■ AVAILABLE DATA:
= Beginning of Section =

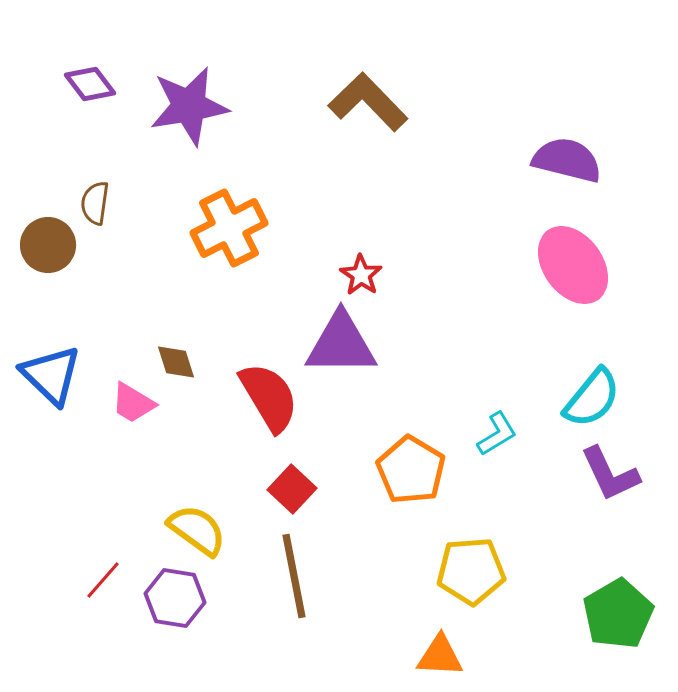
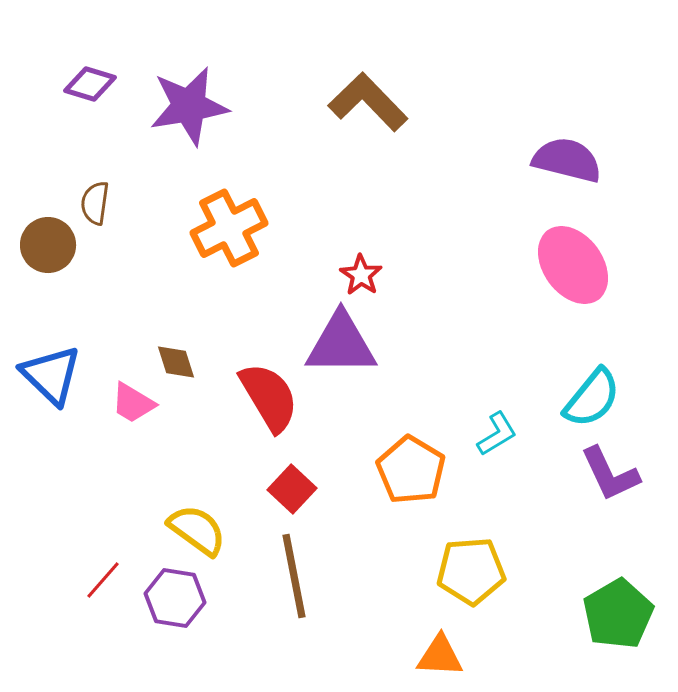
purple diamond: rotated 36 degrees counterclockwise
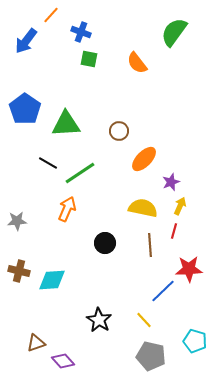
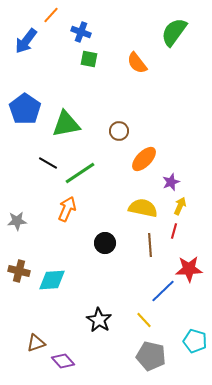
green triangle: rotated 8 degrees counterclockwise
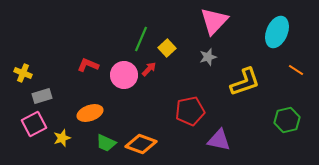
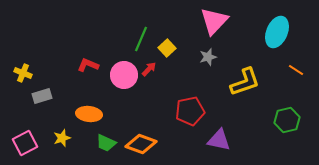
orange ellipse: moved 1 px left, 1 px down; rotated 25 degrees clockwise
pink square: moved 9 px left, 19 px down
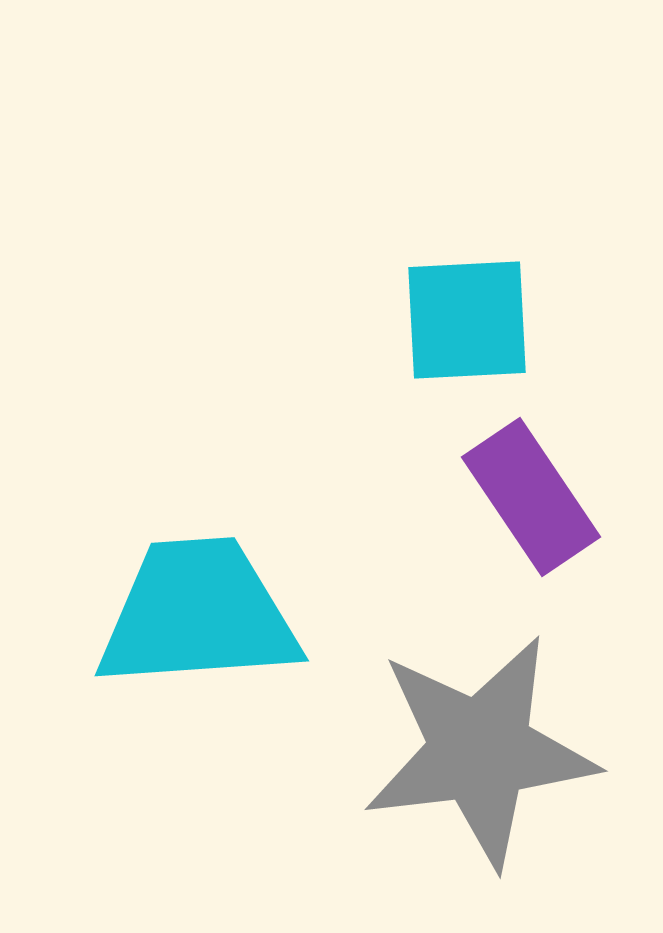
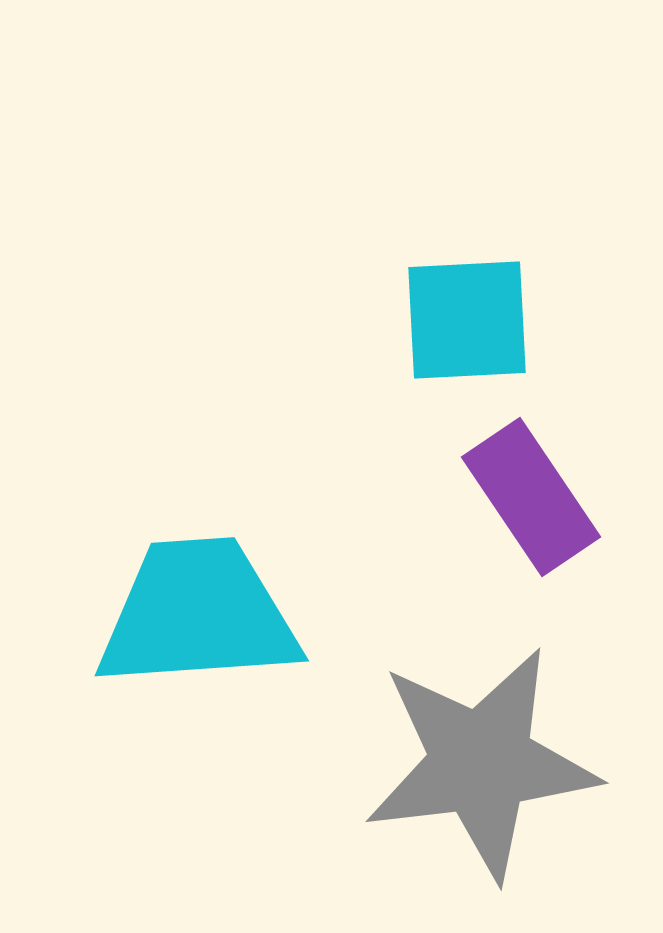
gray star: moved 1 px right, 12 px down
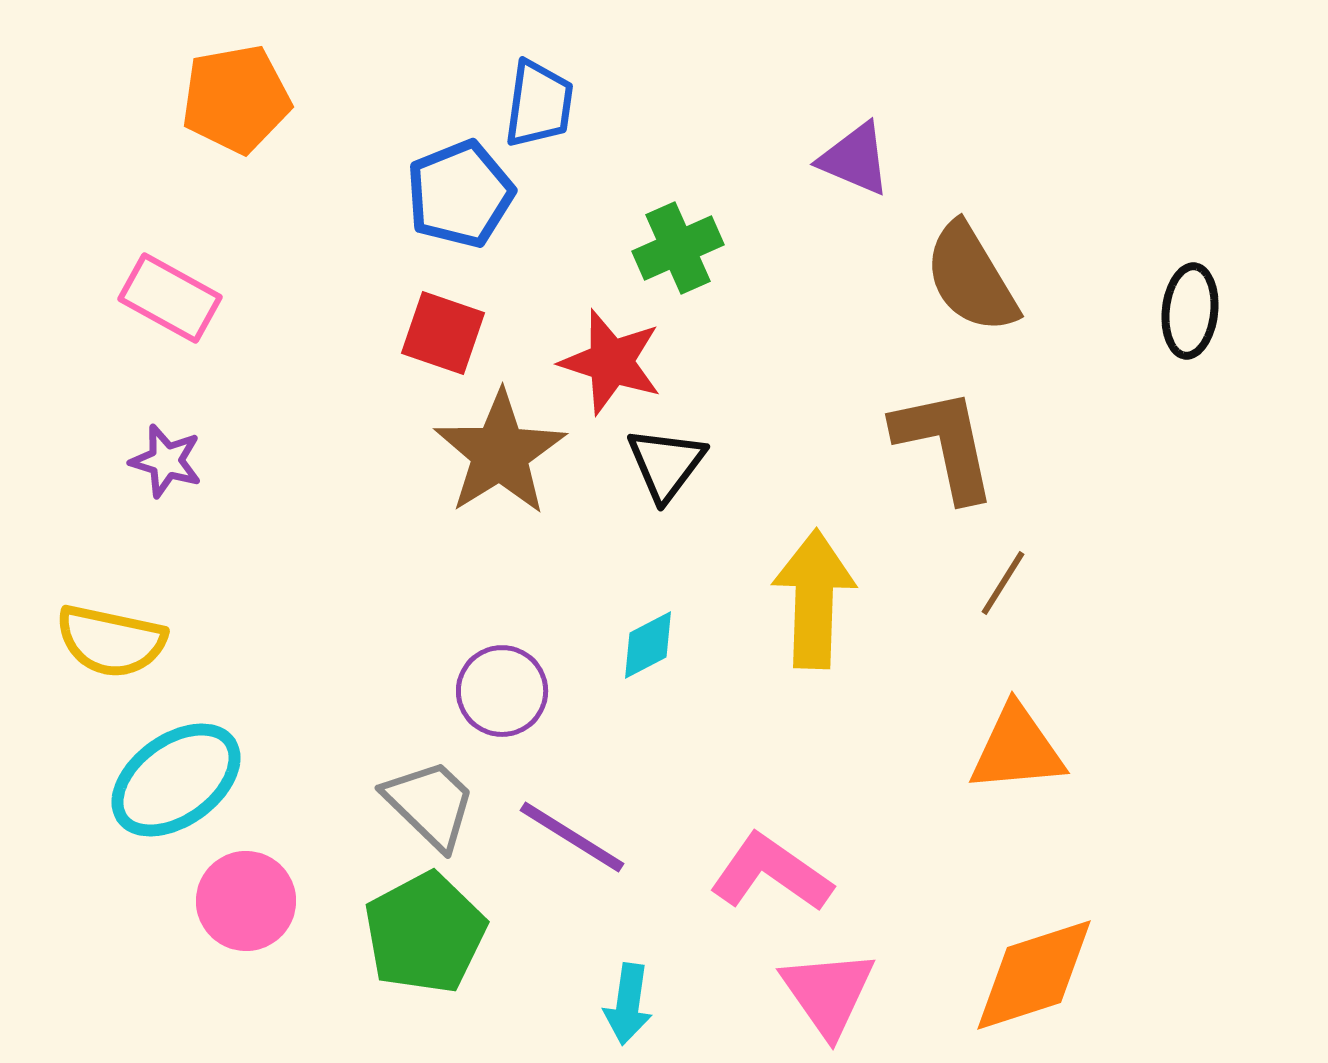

= End of Section =
= Beginning of Section =

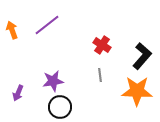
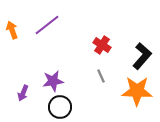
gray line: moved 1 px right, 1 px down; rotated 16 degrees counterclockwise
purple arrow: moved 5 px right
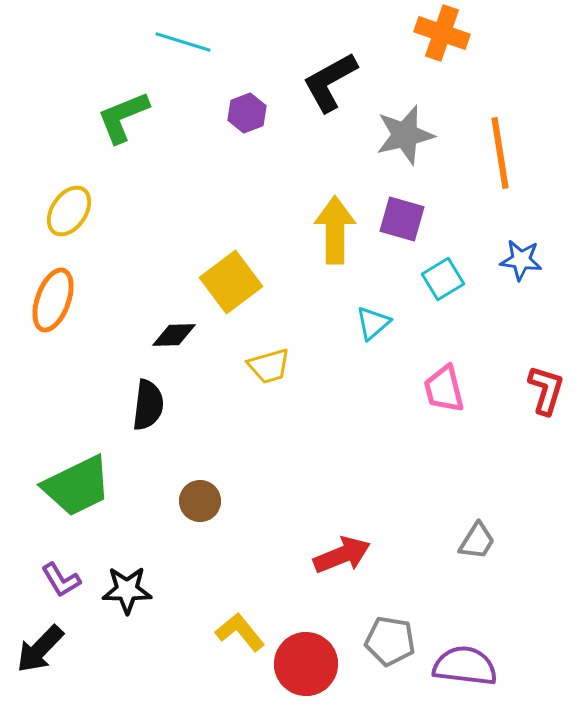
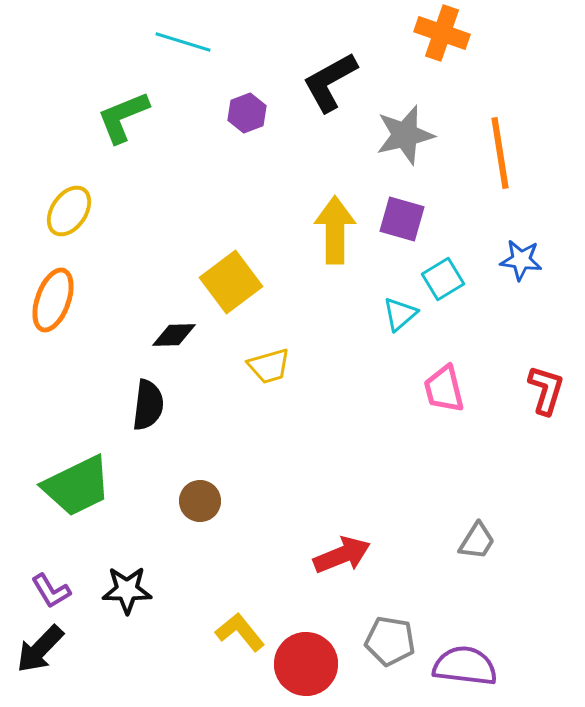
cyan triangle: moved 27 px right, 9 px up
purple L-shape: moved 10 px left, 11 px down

= End of Section =

■ ACTION ITEM: With the pictures left out, write out exactly the lines above from the one containing "orange ellipse: moved" through the one containing "gray star: moved 1 px right, 12 px down".

■ ANSWER TO THE PROBLEM:
orange ellipse: moved 1 px left, 1 px down; rotated 25 degrees clockwise
pink square: moved 9 px left, 19 px down
gray star: moved 1 px right, 12 px down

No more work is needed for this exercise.